[What to do]:
Only one stretch of the data below is needed: the line with "green diamond: (237, 200)" through the last line. Output it exactly and drop the pictures.

-------- Information provided --------

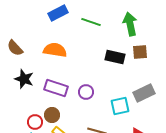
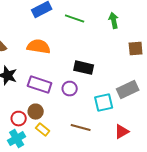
green arrow: (130, 24) -> (114, 21), size x0.7
brown square: (140, 52) -> (136, 49), moved
black rectangle: (115, 57) -> (84, 68), moved

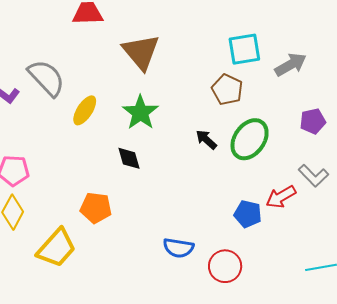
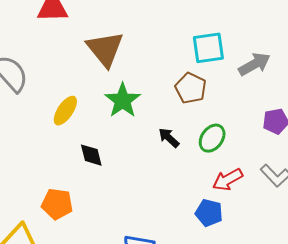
yellow ellipse: (85, 110) -> (65, 111), moved
green star: (140, 113) -> (123, 100), moved
green ellipse: (250, 139) -> (212, 138), size x0.7
red arrow: (281, 197) -> (228, 180), moved

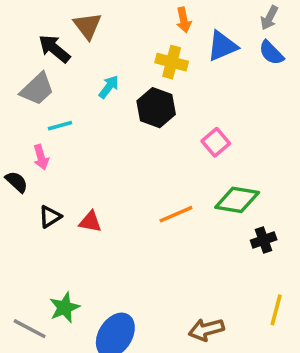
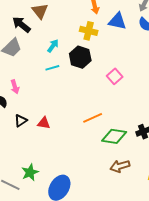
blue triangle: (222, 46) -> (117, 21), turned 36
cyan line: (60, 126) -> (52, 68), moved
green diamond: (237, 200) -> (114, 136), moved
brown arrow: (206, 329) -> (120, 166), moved

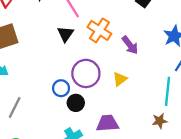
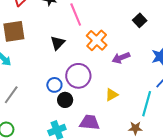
black triangle: (65, 34) -> (58, 43), moved
purple arrow: (130, 45) -> (121, 58), turned 96
yellow triangle: (120, 79) -> (112, 95), moved

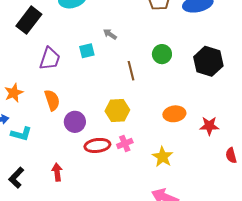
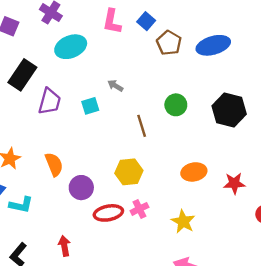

--------

[Answer below]:
green diamond: (237, 200) -> (114, 136), moved
brown arrow: (206, 329) -> (120, 166), moved

black triangle: (65, 34) -> (58, 43), moved
purple arrow: (130, 45) -> (121, 58), turned 96
yellow triangle: (120, 79) -> (112, 95), moved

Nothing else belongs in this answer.